▸ **Work order**
All lines up to and including the one that contains "D5: diode (A N_15, K +15V) -> none" are to be transcribed exactly, starting from the first line of the records.

▸ **Dataset records**

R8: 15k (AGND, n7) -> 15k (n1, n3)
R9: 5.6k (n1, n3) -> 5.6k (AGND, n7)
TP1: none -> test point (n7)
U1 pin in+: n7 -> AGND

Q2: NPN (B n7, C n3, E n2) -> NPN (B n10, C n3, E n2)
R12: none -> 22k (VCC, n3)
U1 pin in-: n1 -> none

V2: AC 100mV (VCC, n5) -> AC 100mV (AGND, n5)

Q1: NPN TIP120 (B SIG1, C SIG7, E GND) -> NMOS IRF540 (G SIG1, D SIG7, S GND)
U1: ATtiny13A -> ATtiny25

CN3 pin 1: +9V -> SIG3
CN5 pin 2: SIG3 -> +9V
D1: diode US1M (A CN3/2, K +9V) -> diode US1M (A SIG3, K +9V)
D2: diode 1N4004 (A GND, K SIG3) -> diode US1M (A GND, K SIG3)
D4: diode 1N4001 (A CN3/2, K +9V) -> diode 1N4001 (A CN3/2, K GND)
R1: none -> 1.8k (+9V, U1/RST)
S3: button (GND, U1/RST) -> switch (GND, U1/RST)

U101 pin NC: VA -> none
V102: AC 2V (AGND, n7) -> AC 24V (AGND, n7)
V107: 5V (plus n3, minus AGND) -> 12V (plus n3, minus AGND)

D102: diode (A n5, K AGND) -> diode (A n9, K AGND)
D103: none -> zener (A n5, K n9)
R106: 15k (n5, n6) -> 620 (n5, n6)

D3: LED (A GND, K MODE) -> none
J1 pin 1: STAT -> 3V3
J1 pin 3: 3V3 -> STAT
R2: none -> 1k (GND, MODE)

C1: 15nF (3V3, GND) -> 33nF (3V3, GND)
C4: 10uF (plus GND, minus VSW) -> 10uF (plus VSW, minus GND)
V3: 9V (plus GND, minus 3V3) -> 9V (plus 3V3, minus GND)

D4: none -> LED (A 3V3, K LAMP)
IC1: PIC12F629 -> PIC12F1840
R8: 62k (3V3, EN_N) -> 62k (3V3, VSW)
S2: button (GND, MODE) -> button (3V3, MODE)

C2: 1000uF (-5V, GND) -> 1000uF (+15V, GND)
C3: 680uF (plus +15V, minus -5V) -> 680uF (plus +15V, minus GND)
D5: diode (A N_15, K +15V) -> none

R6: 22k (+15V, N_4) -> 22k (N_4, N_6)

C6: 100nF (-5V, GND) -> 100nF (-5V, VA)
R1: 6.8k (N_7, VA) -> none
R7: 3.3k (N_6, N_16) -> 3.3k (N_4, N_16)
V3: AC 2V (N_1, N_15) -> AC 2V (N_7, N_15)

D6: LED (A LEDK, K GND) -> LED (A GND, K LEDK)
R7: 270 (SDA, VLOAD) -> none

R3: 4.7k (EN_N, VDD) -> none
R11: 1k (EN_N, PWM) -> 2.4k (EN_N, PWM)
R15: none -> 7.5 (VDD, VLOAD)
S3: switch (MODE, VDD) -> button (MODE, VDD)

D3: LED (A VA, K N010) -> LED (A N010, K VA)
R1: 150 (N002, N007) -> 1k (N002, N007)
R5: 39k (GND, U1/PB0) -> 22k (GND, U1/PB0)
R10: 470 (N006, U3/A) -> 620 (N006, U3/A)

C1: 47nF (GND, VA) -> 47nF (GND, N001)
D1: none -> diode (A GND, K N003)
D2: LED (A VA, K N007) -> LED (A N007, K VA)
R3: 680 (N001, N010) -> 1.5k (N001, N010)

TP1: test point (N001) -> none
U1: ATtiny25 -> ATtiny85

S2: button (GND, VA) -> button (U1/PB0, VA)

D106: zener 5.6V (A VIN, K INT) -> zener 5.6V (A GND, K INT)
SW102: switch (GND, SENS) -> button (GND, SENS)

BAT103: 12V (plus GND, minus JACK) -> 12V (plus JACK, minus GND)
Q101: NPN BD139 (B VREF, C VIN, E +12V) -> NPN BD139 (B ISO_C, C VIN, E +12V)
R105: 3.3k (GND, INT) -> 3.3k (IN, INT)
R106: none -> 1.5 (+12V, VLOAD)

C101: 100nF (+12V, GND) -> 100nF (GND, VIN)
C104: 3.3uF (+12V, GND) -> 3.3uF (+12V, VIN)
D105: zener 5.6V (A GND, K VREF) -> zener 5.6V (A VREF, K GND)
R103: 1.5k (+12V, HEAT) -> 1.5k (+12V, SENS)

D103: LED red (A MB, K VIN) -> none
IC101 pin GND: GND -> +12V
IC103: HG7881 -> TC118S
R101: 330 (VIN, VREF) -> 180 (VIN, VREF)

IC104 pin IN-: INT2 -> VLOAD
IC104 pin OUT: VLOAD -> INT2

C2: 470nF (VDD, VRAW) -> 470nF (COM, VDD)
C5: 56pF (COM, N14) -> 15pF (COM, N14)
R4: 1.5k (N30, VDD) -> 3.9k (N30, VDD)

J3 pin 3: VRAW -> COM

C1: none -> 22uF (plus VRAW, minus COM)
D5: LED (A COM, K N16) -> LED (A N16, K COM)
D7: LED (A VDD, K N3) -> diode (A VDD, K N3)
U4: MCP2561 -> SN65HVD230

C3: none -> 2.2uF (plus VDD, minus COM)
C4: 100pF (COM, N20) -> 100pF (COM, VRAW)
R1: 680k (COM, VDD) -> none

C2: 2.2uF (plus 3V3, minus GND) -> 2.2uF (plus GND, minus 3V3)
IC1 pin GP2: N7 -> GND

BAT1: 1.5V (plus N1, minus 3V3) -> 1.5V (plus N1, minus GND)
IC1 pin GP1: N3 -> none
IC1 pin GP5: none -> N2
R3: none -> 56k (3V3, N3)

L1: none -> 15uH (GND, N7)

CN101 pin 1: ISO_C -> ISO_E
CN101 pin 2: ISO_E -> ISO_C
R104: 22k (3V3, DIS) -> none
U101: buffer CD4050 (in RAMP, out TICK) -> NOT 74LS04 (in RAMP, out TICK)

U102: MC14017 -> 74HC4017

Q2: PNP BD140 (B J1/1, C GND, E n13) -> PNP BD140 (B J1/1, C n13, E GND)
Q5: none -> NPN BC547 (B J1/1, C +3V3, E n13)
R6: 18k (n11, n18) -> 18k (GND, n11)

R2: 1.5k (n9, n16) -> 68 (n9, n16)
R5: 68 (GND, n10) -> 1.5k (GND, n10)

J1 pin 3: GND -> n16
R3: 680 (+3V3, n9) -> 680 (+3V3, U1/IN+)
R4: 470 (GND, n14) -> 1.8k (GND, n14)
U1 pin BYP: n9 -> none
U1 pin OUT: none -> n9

▸ **Expected output**
R8: 15k (AGND, n7) -> 15k (n1, n3)
R9: 5.6k (n1, n3) -> 5.6k (AGND, n7)
TP1: none -> test point (n7)
U1 pin in+: n7 -> AGND

Q2: NPN (B n7, C n3, E n2) -> NPN (B n10, C n3, E n2)
R12: none -> 22k (VCC, n3)
U1 pin in-: n1 -> none

V2: AC 100mV (VCC, n5) -> AC 100mV (AGND, n5)

Q1: NPN TIP120 (B SIG1, C SIG7, E GND) -> NMOS IRF540 (G SIG1, D SIG7, S GND)
U1: ATtiny13A -> ATtiny25

CN3 pin 1: +9V -> SIG3
CN5 pin 2: SIG3 -> +9V
D1: diode US1M (A CN3/2, K +9V) -> diode US1M (A SIG3, K +9V)
D2: diode 1N4004 (A GND, K SIG3) -> diode US1M (A GND, K SIG3)
D4: diode 1N4001 (A CN3/2, K +9V) -> diode 1N4001 (A CN3/2, K GND)
R1: none -> 1.8k (+9V, U1/RST)
S3: button (GND, U1/RST) -> switch (GND, U1/RST)

U101 pin NC: VA -> none
V102: AC 2V (AGND, n7) -> AC 24V (AGND, n7)
V107: 5V (plus n3, minus AGND) -> 12V (plus n3, minus AGND)

D102: diode (A n5, K AGND) -> diode (A n9, K AGND)
D103: none -> zener (A n5, K n9)
R106: 15k (n5, n6) -> 620 (n5, n6)

D3: LED (A GND, K MODE) -> none
J1 pin 1: STAT -> 3V3
J1 pin 3: 3V3 -> STAT
R2: none -> 1k (GND, MODE)

C1: 15nF (3V3, GND) -> 33nF (3V3, GND)
C4: 10uF (plus GND, minus VSW) -> 10uF (plus VSW, minus GND)
V3: 9V (plus GND, minus 3V3) -> 9V (plus 3V3, minus GND)

D4: none -> LED (A 3V3, K LAMP)
IC1: PIC12F629 -> PIC12F1840
R8: 62k (3V3, EN_N) -> 62k (3V3, VSW)
S2: button (GND, MODE) -> button (3V3, MODE)

C2: 1000uF (-5V, GND) -> 1000uF (+15V, GND)
C3: 680uF (plus +15V, minus -5V) -> 680uF (plus +15V, minus GND)
D5: diode (A N_15, K +15V) -> none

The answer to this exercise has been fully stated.